- **Description of the task**:
As soon as the line containing "(153,184,240,273) to (403,142,482,229)" appears in the material below, start returning lines exactly, and end with the line containing "light bulb (643,240,684,312)".

- **Records to use**:
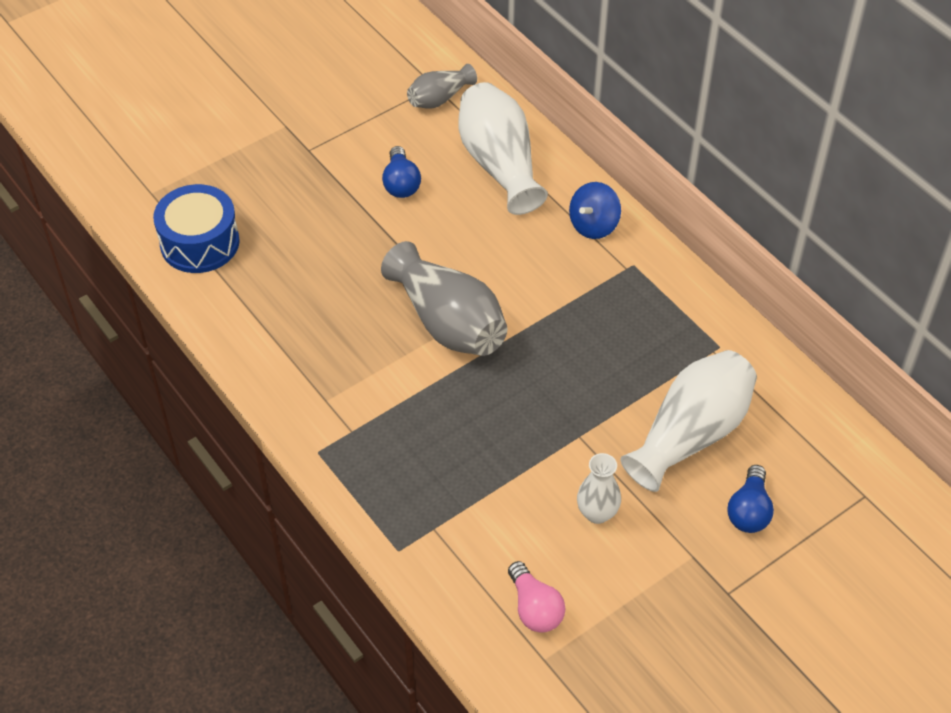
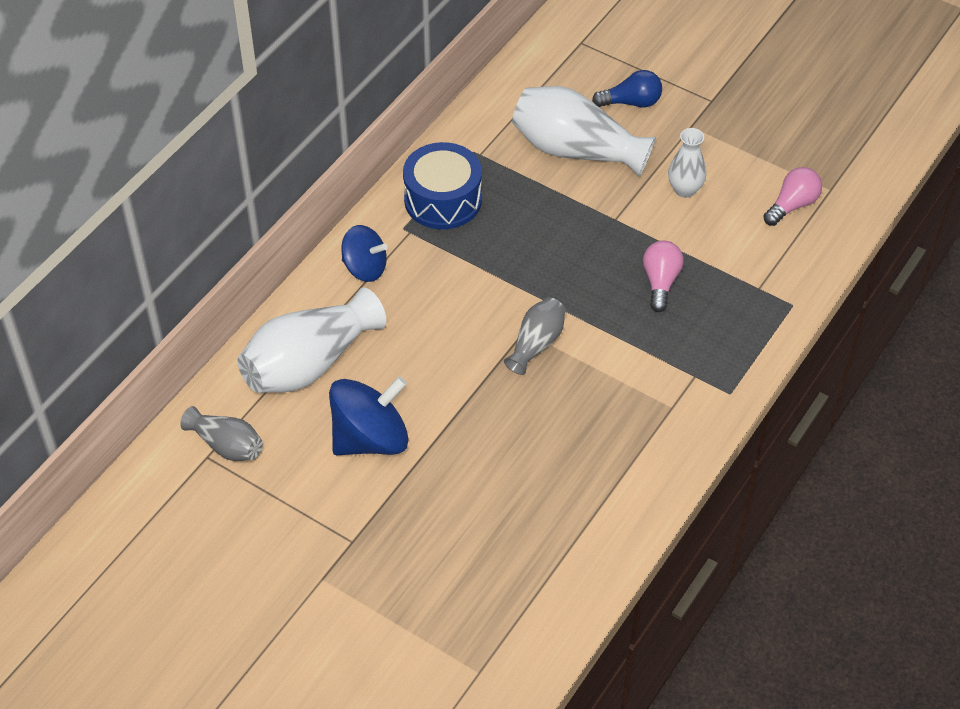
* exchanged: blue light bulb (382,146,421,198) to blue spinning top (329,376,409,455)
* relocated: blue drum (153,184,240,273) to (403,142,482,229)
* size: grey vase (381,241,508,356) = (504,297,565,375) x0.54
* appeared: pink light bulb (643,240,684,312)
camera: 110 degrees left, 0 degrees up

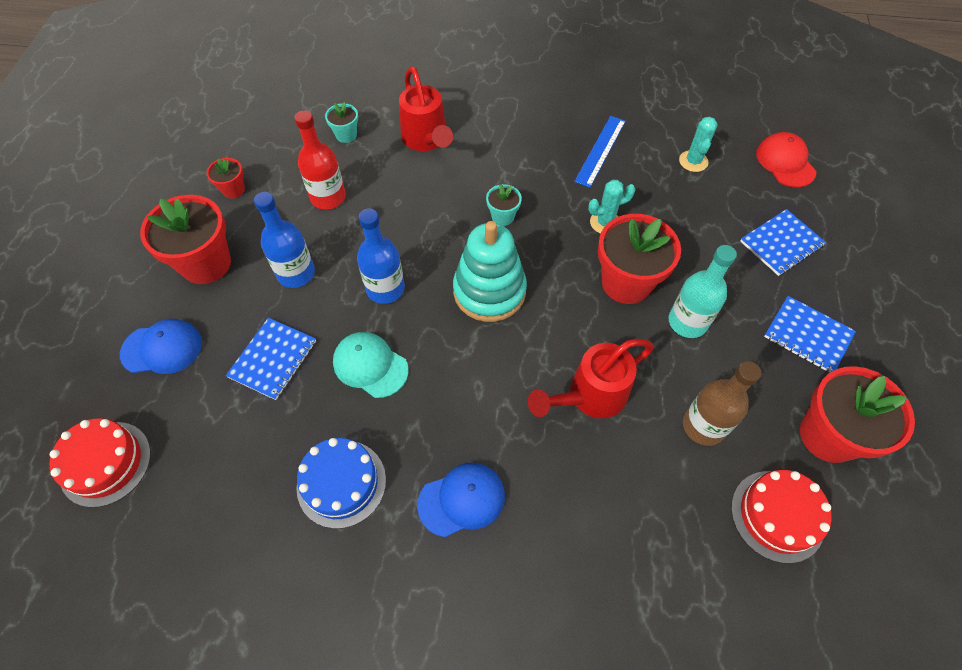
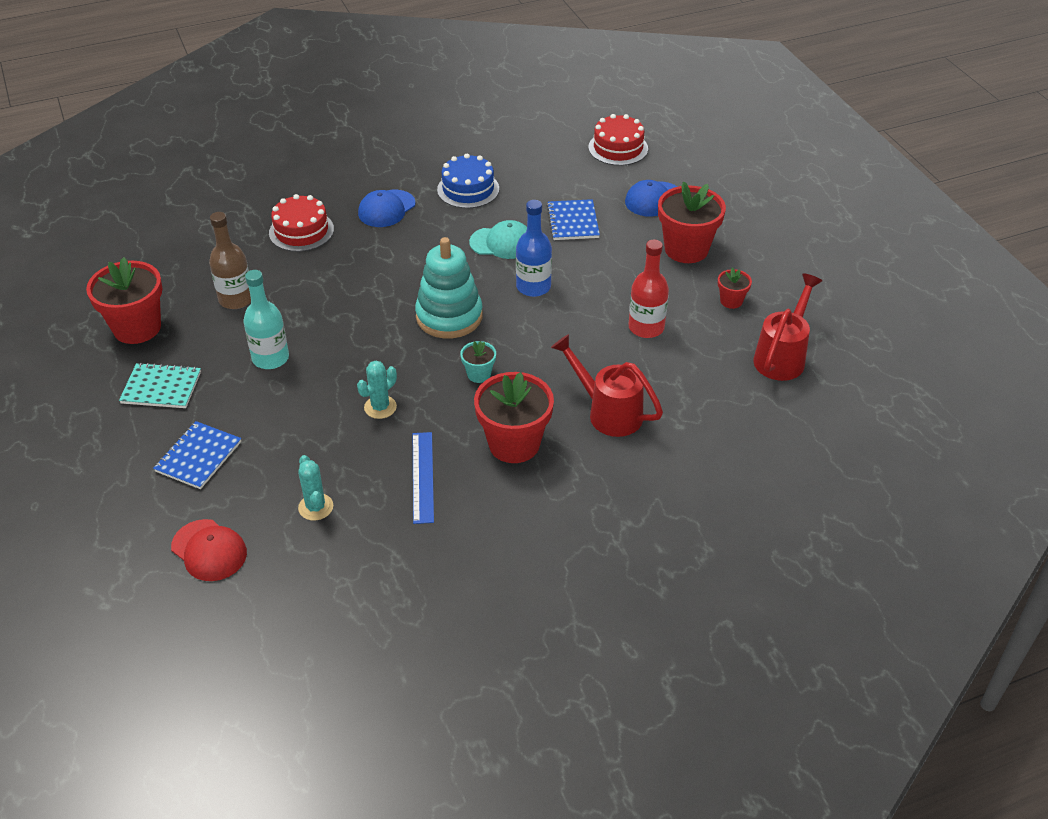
* missing: turquoise flower pot (325,102,358,143)
* missing: blue bottle (254,192,315,288)
* relocated: red flower pot (598,214,681,304) to (474,372,554,463)
* colour: blue notebook (764,296,856,373) to turquoise notebook (119,363,201,408)
* relocated: red watering can (528,339,654,418) to (753,273,822,381)
* relocated: red cake (731,470,832,563) to (269,194,334,252)
camera: 150 degrees right, 15 degrees down

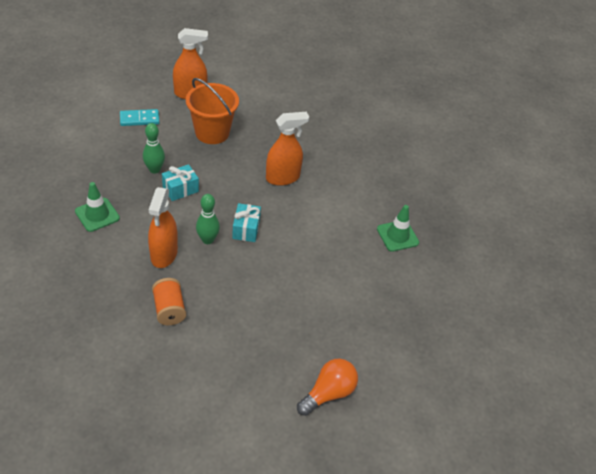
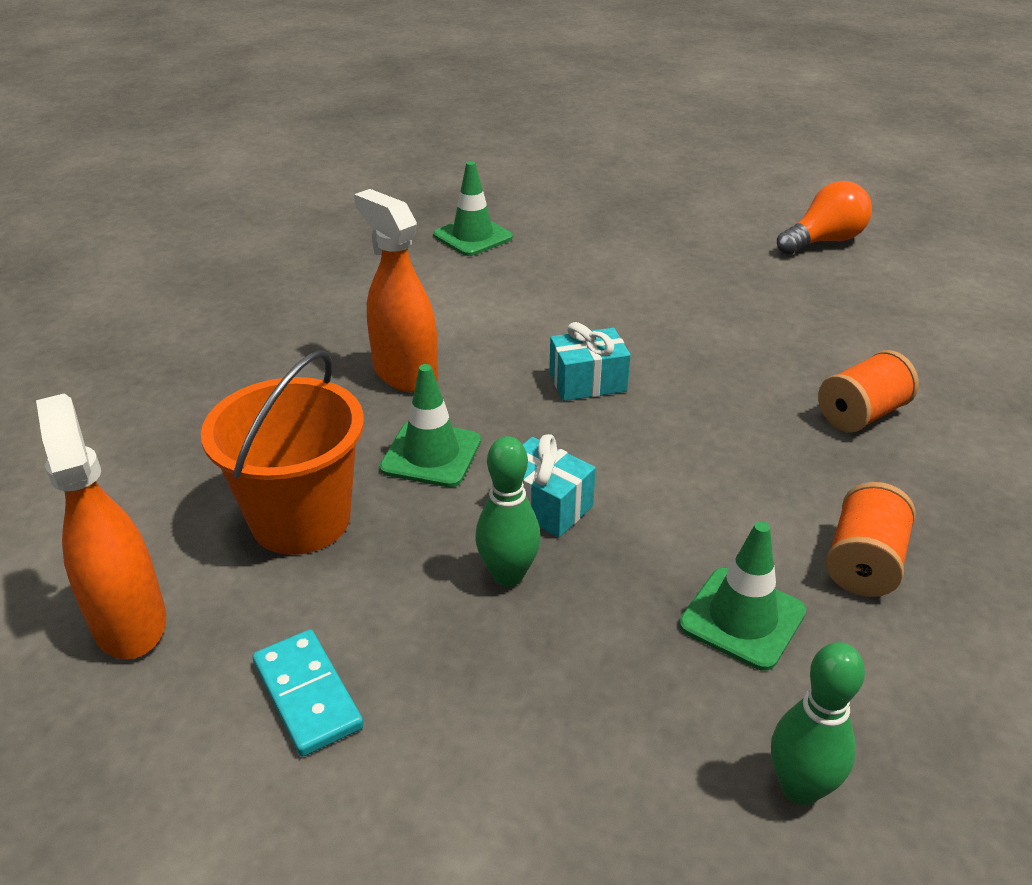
* missing: orange spray bottle (148,187,178,268)
* relocated: green bowling pin (196,194,220,244) to (771,642,865,805)
* spun: orange light bulb (297,359,358,416) = (777,181,872,255) 120 degrees clockwise
* appeared: green traffic cone (380,364,481,487)
* appeared: orange spool (826,482,916,597)
camera: 105 degrees left, 10 degrees down

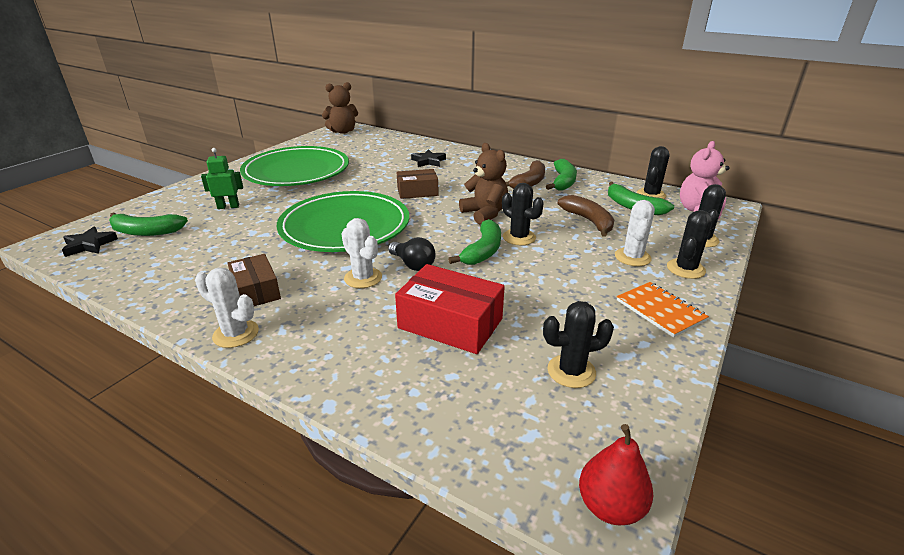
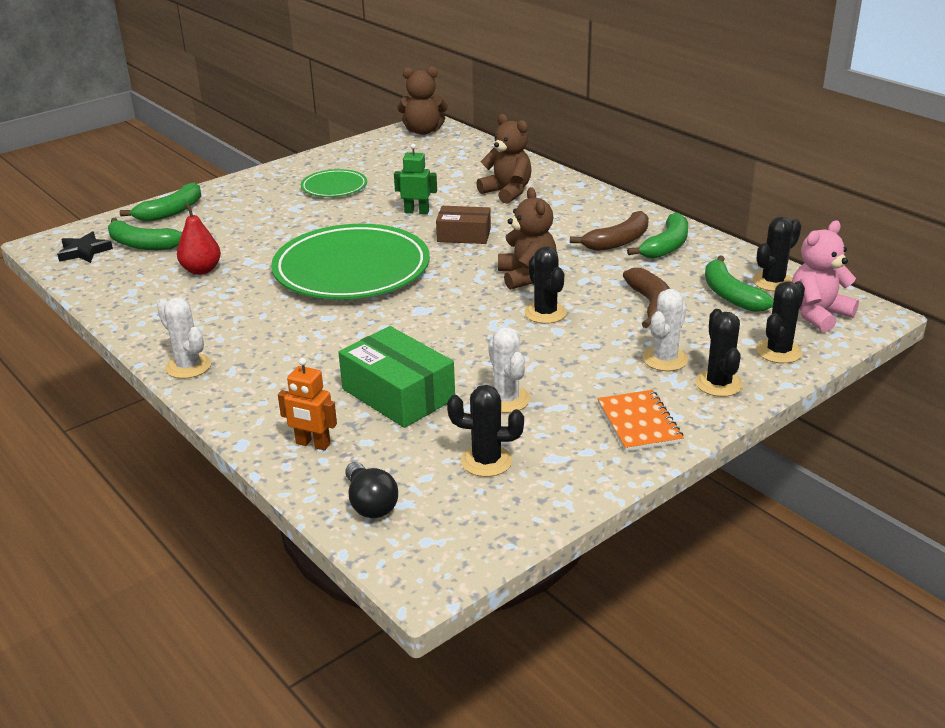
* size: green plate (240,146,349,186) = (301,169,367,197) x0.49
* relocated: green robot (201,148,243,209) to (394,144,437,214)
* exchanged: black star (411,149,446,167) to brown teddy bear (476,114,532,204)
* spun: black cactus (667,210,712,279) = (695,309,743,397) 60 degrees counterclockwise
* relocated: white cactus (342,218,382,288) to (488,327,530,413)
* relocated: green banana (448,219,501,265) to (120,182,201,222)
* relocated: black light bulb (388,237,436,271) to (345,462,398,518)
* missing: brown box (227,254,281,306)
* colour: red box (395,264,505,354) to green box (338,326,455,428)
* relocated: red pear (579,424,653,525) to (177,203,221,275)
* appeared: orange robot (278,358,337,451)
camera: 20 degrees right, 0 degrees up

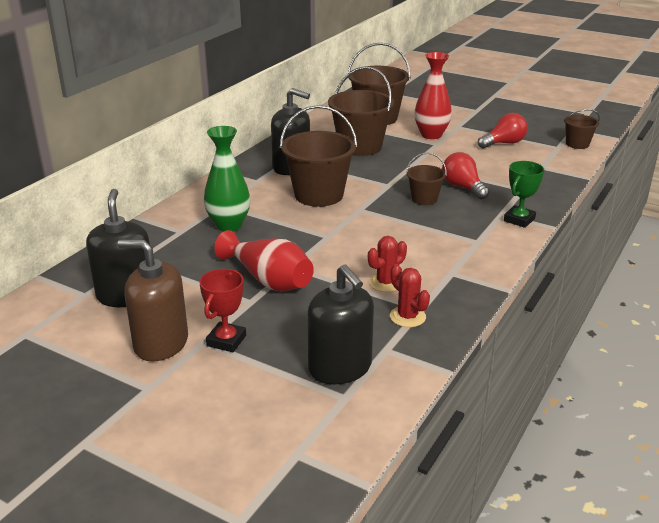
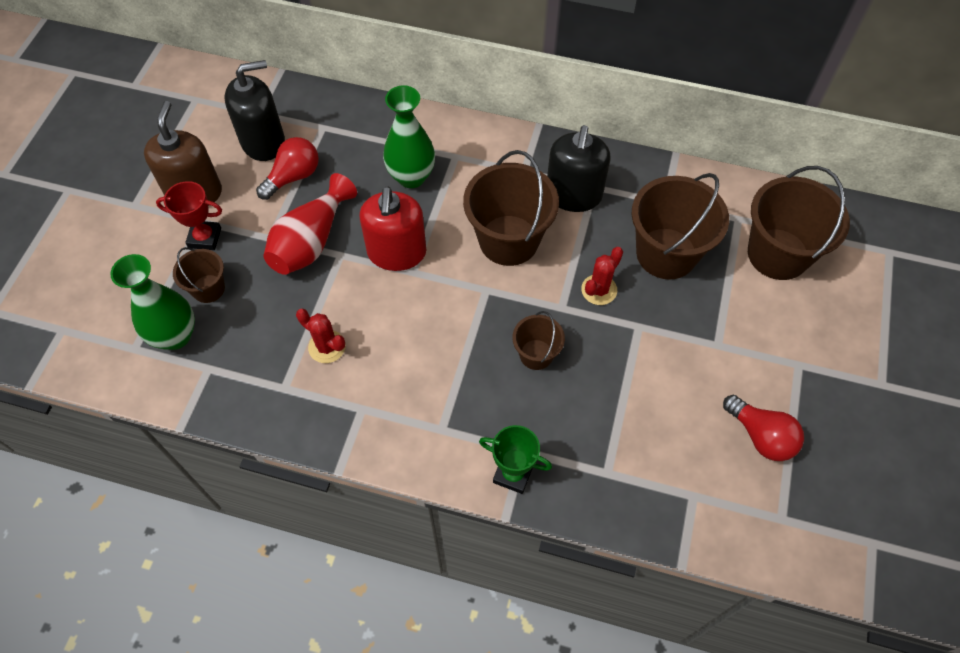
* missing: red vase (414,52,452,139)
* relocated: brown bucket (564,109,600,149) to (173,247,225,303)
* relocated: red light bulb (442,152,490,200) to (256,137,319,200)
* exchanged: black soap dispenser (307,264,374,384) to green vase (110,254,195,350)
* relocated: red cactus (390,264,430,327) to (581,247,623,305)
* appeared: red soap dispenser (360,186,426,271)
camera: 75 degrees right, 30 degrees up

- **Result of the task**:
* relocated: blue drum (153,184,240,273) to (403,142,482,229)
* size: grey vase (381,241,508,356) = (504,297,565,375) x0.54
* appeared: pink light bulb (643,240,684,312)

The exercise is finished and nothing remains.